[DATA SHOWN]
* * *
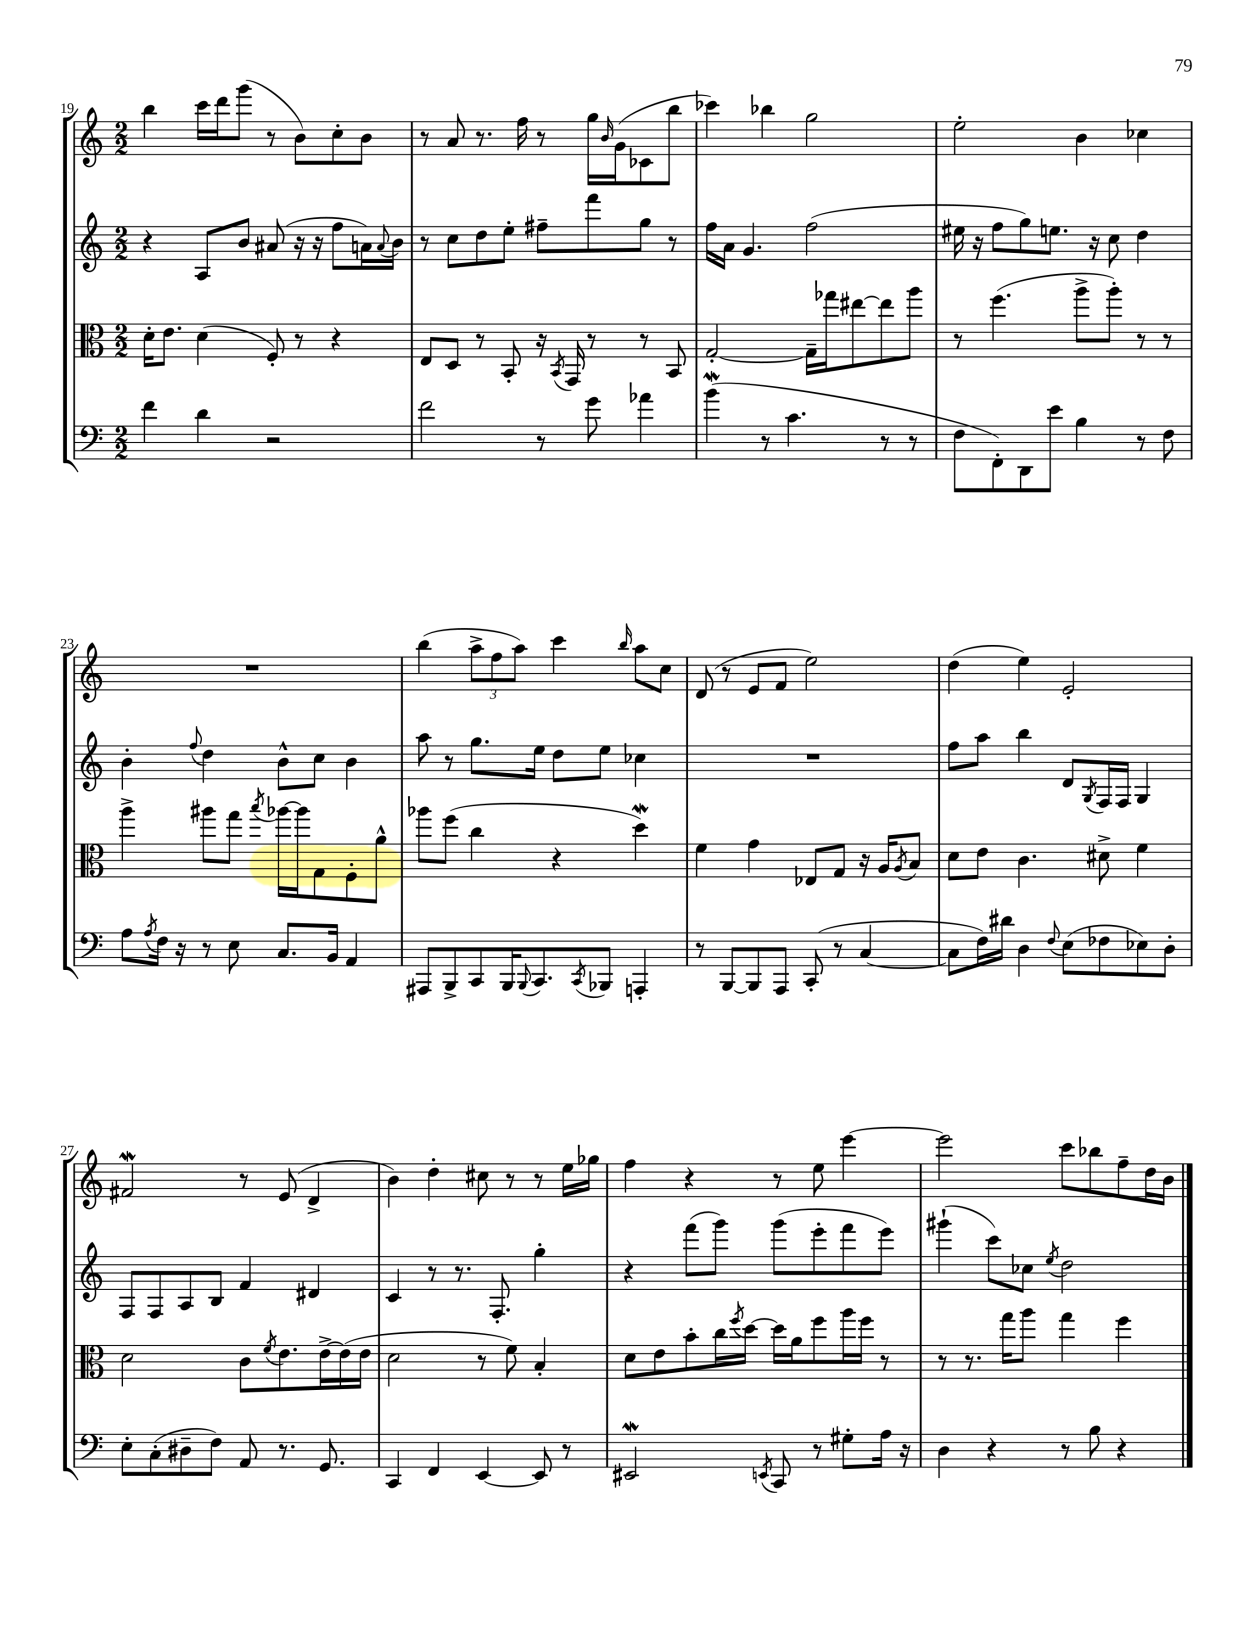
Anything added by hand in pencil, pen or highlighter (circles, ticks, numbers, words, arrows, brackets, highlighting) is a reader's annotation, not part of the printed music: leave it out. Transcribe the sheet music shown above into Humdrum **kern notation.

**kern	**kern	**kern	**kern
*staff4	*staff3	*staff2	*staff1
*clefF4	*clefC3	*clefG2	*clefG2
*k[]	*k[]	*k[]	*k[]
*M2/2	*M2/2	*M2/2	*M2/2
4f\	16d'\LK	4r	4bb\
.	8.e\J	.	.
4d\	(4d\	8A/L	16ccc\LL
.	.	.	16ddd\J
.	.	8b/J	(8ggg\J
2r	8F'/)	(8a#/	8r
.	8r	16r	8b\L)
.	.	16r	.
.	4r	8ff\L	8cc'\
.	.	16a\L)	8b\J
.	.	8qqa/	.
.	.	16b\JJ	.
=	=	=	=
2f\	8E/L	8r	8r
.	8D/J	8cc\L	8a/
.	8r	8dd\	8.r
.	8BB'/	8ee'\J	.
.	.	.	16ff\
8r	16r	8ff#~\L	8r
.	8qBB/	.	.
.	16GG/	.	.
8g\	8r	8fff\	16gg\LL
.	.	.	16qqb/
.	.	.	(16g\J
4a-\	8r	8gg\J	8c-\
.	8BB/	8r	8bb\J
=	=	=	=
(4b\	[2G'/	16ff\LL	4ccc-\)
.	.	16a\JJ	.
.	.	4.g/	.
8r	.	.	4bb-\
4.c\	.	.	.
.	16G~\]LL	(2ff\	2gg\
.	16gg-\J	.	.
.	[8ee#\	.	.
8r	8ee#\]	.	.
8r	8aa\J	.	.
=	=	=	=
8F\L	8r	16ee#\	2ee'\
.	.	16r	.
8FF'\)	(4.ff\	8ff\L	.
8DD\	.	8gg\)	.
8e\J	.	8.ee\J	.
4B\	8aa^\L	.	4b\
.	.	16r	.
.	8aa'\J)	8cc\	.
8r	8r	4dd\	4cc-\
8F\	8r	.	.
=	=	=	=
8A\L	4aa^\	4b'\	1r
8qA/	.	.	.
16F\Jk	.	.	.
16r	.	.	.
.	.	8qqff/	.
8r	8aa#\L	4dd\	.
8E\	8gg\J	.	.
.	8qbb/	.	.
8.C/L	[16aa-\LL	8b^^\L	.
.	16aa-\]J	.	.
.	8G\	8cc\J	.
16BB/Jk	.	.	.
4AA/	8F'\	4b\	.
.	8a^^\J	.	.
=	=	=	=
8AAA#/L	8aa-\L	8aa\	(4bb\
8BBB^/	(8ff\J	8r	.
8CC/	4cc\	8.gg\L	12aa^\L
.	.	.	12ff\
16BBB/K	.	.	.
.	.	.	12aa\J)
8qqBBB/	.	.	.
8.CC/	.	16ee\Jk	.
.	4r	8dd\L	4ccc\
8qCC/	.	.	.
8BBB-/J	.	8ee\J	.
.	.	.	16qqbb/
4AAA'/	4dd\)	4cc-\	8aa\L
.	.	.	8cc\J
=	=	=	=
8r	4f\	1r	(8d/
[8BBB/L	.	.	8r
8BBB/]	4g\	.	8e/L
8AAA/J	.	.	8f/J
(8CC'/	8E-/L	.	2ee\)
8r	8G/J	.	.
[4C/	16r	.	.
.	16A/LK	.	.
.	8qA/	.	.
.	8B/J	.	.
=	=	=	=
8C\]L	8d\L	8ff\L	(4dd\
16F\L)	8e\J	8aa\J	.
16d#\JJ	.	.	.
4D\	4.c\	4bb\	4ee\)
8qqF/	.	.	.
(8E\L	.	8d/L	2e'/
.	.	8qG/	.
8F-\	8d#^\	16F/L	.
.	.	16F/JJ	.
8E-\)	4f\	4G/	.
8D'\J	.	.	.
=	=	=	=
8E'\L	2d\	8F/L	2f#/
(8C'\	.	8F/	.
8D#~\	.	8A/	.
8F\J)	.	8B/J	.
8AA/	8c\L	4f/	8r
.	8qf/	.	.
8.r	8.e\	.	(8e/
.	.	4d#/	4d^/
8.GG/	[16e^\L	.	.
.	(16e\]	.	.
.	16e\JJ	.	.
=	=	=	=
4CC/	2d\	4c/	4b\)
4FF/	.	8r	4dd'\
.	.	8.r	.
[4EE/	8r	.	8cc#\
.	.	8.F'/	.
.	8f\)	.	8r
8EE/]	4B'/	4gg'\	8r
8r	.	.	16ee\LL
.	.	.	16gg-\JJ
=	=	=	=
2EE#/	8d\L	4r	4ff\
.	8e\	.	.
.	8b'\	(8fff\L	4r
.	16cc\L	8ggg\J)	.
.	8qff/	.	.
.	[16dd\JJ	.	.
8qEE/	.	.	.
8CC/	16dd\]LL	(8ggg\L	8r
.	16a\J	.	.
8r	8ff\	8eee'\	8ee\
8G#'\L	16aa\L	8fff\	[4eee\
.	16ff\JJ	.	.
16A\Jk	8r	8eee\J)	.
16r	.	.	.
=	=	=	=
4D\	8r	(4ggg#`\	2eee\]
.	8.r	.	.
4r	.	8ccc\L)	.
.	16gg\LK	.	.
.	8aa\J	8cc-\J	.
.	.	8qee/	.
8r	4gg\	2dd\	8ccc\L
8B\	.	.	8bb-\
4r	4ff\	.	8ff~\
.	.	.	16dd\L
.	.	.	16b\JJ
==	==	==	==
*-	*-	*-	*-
* * *
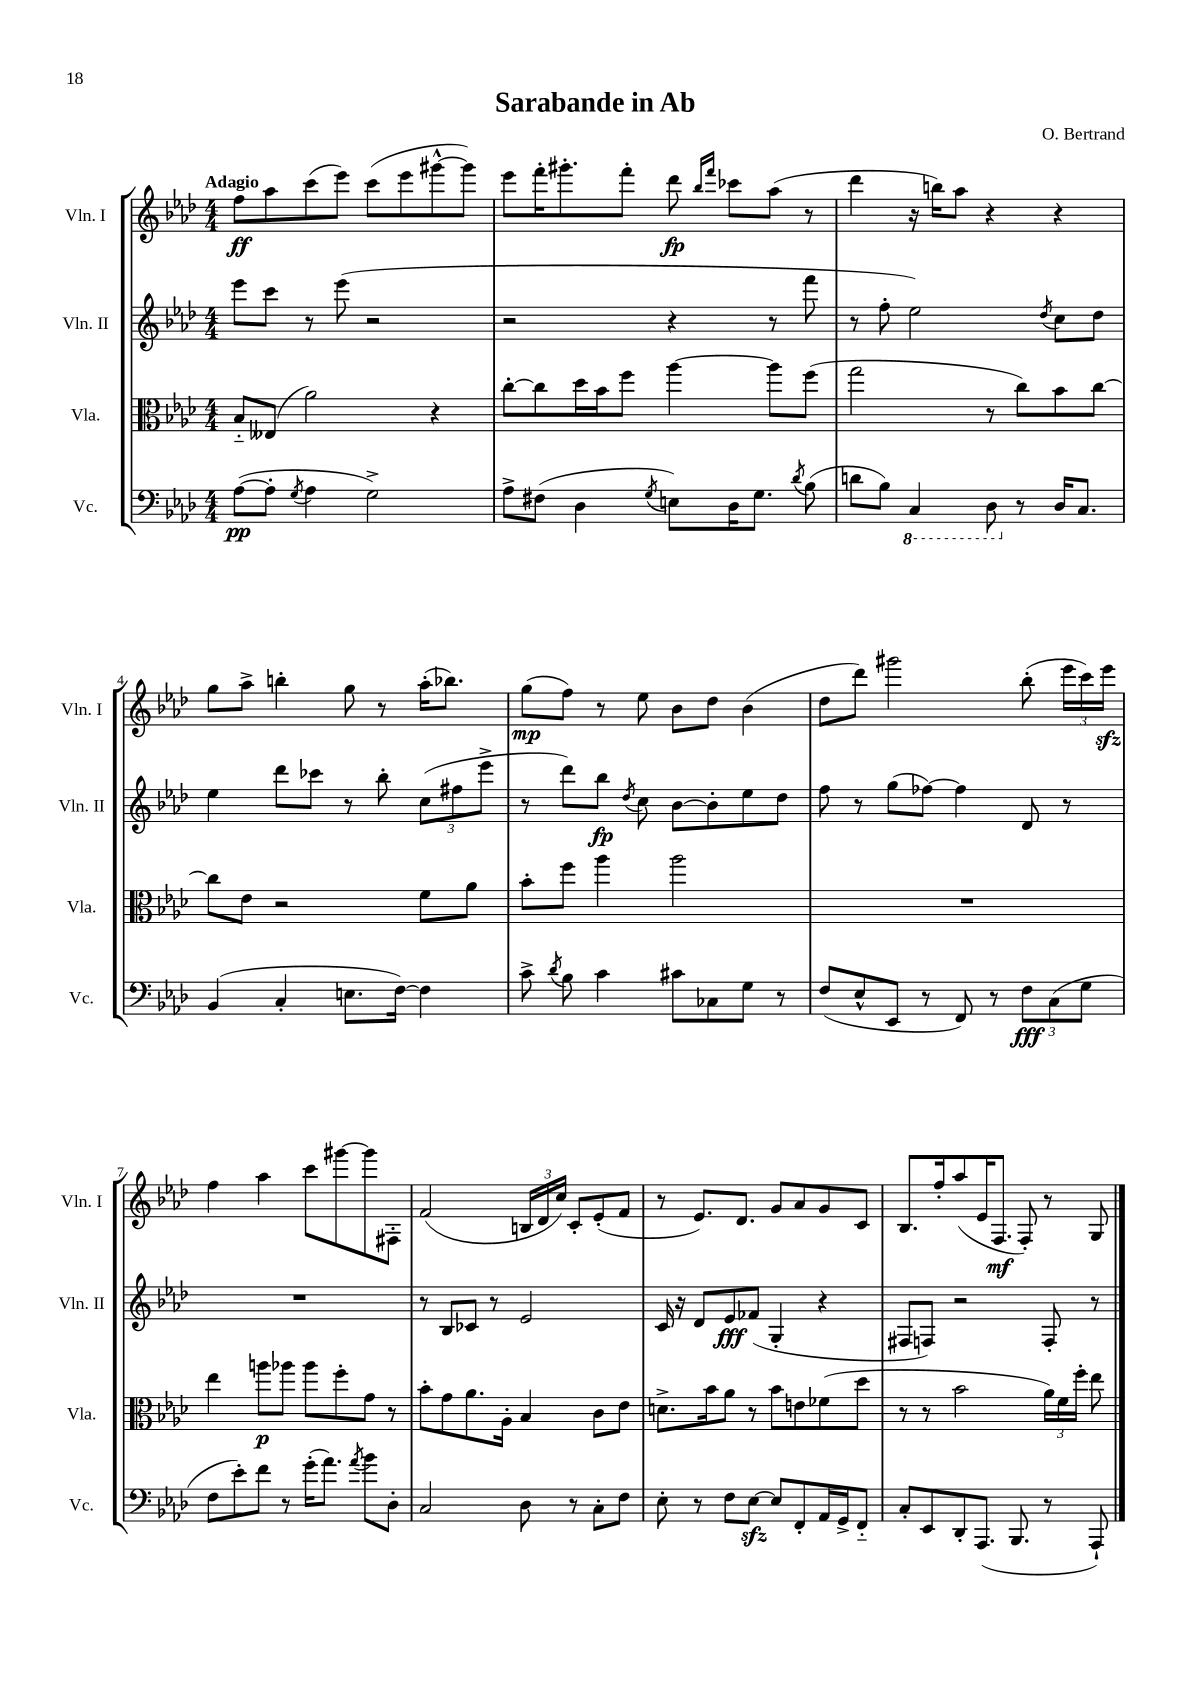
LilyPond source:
* * *
[WHAT YOU NEED TO DO] Collect every line of the data above that contains the string "kern", with case counting.

[SOLUTION TO THE PROBLEM]
Anything added by hand in pencil, pen or highlighter (circles, ticks, numbers, words, arrows, brackets, highlighting) is a reader's annotation, not part of the printed music: leave it out. Transcribe the sheet music shown above into Humdrum **kern notation.
**kern	**kern	**kern	**kern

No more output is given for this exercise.